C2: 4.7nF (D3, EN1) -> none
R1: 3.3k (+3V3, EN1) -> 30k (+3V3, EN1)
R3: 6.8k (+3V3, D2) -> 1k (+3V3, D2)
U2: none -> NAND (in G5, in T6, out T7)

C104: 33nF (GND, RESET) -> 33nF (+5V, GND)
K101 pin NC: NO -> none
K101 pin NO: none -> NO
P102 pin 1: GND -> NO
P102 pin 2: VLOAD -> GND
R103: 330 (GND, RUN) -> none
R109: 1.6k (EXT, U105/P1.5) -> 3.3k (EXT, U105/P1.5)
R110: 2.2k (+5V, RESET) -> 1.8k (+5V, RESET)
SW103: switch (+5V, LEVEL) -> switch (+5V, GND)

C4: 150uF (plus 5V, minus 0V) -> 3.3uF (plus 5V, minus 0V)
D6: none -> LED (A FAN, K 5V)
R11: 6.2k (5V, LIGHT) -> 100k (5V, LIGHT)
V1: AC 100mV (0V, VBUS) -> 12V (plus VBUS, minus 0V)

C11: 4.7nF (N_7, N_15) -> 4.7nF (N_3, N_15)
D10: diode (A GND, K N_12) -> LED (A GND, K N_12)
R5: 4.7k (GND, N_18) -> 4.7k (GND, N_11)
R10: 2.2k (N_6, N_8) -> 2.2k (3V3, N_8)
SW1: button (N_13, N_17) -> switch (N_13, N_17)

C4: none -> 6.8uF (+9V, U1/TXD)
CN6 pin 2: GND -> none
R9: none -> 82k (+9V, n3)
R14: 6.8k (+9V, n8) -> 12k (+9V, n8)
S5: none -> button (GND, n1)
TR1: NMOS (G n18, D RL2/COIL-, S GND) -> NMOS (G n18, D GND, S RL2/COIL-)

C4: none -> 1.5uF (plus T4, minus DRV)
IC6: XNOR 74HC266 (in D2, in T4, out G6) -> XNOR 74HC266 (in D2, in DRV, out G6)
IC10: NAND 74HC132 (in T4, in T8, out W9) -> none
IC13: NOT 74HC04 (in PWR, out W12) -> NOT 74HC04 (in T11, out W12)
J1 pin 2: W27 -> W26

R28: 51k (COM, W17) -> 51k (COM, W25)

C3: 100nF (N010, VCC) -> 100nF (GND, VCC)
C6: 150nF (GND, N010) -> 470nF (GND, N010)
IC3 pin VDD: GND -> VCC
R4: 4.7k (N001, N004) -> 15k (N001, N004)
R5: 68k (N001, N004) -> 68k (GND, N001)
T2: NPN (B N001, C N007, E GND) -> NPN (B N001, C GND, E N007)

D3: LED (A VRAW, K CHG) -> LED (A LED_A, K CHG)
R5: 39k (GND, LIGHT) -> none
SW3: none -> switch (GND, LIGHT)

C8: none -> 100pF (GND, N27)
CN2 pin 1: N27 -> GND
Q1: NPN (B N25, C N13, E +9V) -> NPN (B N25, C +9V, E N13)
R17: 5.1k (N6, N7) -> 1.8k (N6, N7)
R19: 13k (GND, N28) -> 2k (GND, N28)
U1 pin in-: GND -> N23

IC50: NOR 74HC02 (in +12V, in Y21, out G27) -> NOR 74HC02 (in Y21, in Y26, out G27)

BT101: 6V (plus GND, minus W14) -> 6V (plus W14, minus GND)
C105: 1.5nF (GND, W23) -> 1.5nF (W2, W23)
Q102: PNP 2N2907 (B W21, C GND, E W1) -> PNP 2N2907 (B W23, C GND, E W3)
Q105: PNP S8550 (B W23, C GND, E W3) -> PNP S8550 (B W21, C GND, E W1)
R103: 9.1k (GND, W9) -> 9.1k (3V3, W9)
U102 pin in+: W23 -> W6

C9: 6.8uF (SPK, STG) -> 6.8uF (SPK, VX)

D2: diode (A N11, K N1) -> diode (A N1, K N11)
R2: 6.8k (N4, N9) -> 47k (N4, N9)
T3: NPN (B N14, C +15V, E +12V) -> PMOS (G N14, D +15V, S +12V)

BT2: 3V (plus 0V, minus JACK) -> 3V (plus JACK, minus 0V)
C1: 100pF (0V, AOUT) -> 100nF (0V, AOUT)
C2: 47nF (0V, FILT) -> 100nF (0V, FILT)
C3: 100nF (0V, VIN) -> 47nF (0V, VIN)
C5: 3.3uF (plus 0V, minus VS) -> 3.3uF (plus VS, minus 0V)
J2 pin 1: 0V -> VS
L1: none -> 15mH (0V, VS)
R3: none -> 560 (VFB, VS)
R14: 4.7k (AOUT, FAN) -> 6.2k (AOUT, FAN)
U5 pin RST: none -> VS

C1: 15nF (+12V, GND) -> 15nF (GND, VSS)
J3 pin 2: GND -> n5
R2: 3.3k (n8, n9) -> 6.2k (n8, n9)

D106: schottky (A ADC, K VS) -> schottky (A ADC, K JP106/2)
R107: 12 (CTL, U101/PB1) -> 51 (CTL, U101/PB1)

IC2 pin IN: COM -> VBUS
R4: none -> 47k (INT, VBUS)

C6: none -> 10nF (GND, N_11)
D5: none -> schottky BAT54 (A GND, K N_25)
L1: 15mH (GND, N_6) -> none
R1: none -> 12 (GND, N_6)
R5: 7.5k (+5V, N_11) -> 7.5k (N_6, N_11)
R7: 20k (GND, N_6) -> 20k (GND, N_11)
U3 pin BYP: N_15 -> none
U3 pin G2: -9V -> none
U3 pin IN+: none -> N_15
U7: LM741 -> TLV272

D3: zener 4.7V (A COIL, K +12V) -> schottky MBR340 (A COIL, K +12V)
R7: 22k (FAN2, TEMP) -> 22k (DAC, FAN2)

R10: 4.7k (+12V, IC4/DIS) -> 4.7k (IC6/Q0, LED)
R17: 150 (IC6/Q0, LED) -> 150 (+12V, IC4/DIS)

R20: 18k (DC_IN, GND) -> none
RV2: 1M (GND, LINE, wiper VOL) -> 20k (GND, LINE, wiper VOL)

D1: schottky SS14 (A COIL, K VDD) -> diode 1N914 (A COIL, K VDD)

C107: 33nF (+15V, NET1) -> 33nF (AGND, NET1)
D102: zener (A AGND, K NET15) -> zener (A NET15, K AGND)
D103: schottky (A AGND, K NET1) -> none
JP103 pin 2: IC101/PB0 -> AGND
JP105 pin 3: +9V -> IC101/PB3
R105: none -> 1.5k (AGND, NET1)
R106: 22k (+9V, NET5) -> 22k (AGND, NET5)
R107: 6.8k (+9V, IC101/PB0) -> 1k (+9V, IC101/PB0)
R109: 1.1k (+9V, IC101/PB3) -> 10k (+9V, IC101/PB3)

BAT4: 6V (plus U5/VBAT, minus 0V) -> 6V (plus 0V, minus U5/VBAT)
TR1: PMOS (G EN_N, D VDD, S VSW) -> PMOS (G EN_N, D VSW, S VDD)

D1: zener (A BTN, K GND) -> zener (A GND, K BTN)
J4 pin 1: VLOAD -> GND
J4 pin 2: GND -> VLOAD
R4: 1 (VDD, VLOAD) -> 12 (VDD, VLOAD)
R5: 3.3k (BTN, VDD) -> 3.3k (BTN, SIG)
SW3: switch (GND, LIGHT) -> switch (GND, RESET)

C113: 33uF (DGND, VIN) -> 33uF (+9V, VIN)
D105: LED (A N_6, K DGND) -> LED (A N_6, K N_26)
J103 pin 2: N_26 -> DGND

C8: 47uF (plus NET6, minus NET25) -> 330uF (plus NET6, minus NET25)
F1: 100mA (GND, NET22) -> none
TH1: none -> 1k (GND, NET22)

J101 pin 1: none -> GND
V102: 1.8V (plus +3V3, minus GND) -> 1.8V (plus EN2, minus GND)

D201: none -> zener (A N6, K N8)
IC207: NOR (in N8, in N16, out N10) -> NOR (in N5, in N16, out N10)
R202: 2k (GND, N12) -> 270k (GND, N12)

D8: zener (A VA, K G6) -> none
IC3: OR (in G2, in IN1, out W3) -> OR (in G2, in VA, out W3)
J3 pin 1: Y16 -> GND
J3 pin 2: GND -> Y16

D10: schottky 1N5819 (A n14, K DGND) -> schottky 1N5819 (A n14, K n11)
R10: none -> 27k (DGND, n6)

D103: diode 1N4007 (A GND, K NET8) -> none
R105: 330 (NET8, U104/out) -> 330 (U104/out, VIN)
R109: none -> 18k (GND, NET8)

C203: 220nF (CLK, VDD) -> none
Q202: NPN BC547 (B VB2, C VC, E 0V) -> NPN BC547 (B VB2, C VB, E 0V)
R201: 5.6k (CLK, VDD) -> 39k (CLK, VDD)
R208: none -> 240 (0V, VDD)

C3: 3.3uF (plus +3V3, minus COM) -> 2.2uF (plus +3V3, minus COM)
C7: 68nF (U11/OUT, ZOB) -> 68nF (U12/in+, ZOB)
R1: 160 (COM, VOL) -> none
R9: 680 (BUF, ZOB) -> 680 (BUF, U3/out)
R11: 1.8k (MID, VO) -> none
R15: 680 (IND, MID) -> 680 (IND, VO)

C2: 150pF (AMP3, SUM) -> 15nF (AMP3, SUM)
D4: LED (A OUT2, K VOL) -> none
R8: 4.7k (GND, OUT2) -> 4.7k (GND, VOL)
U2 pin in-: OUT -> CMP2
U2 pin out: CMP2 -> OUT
════════════════════
Return word for word the lines above from the line with "R5: 39k (GND, LIGHT) -> none" to the line with "IC50: NOR 74HC02", including both and leaving out all others.

▸ **Your solution**:
R5: 39k (GND, LIGHT) -> none
SW3: none -> switch (GND, LIGHT)

C8: none -> 100pF (GND, N27)
CN2 pin 1: N27 -> GND
Q1: NPN (B N25, C N13, E +9V) -> NPN (B N25, C +9V, E N13)
R17: 5.1k (N6, N7) -> 1.8k (N6, N7)
R19: 13k (GND, N28) -> 2k (GND, N28)
U1 pin in-: GND -> N23

IC50: NOR 74HC02 (in +12V, in Y21, out G27) -> NOR 74HC02 (in Y21, in Y26, out G27)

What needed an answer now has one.